[INPUT RECORDS Boundary: Start]

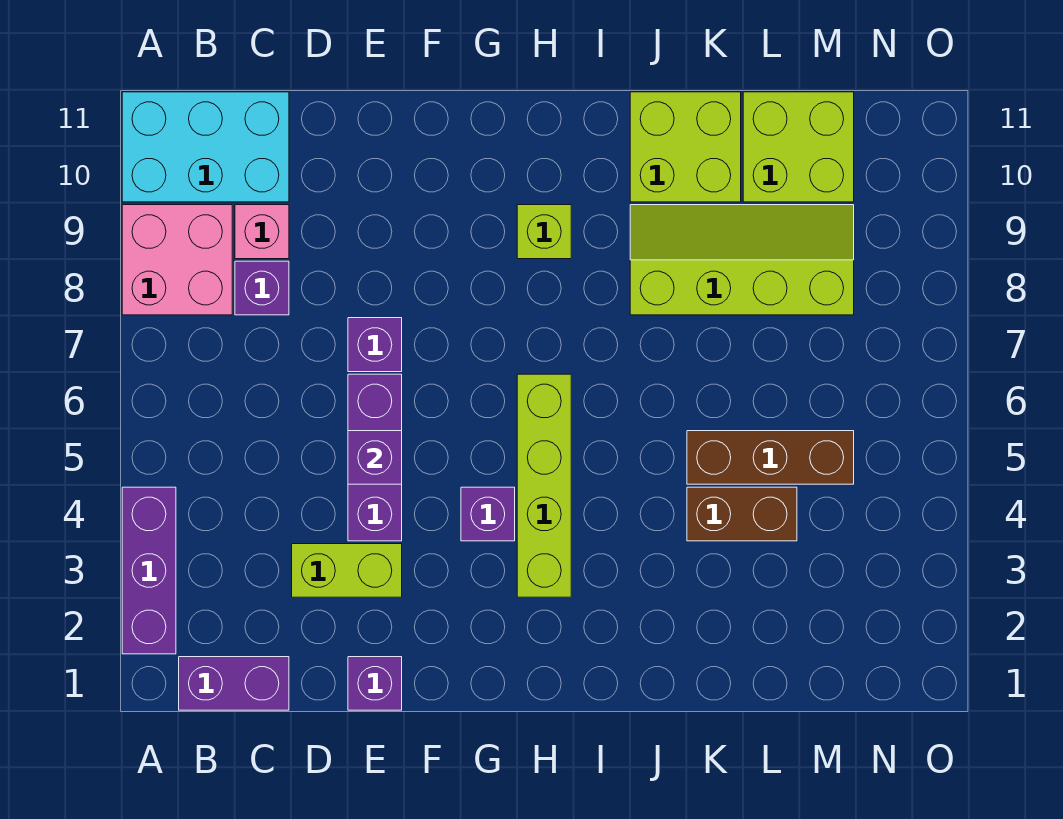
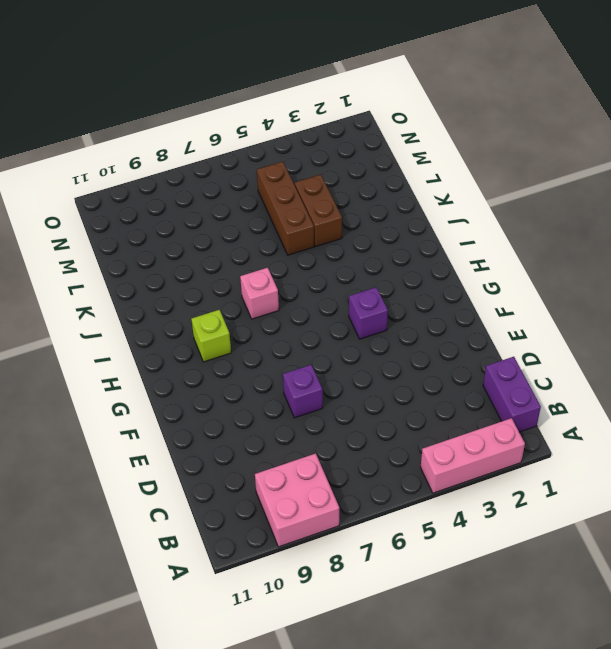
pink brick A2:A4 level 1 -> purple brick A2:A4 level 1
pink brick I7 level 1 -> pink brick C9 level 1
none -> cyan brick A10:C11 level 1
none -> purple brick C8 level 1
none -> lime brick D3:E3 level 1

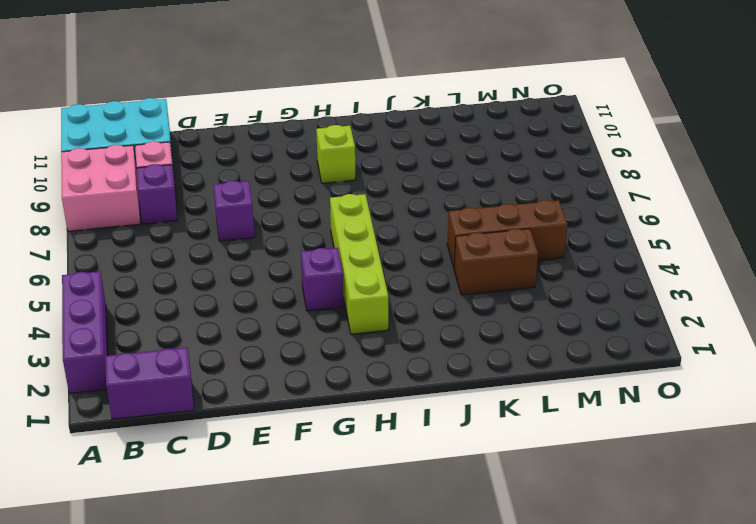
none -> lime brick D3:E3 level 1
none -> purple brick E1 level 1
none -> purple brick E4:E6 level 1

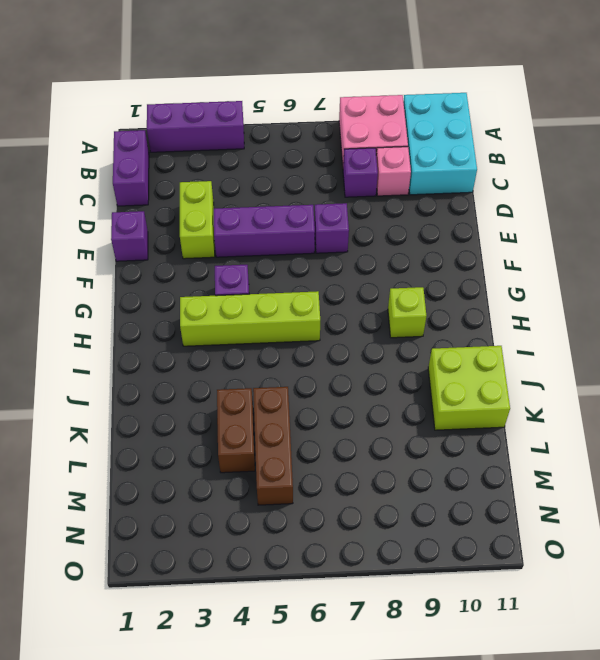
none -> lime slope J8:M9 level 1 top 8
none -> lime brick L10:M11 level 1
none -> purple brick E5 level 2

[INPUT RECORDS Boundary: End]

▶ **YOUR ASSIGNMENT**
The entries above must be output exactly, with every image left out.

▶ **EXPECTED ANSWER**
pink brick A2:A4 level 1 -> purple brick A2:A4 level 1
pink brick I7 level 1 -> pink brick C9 level 1
none -> cyan brick A10:C11 level 1
none -> purple brick C8 level 1
none -> lime brick D3:E3 level 1

none -> lime brick D3:E3 level 1
none -> purple brick E1 level 1
none -> purple brick E4:E6 level 1

none -> lime slope J8:M9 level 1 top 8
none -> lime brick L10:M11 level 1
none -> purple brick E5 level 2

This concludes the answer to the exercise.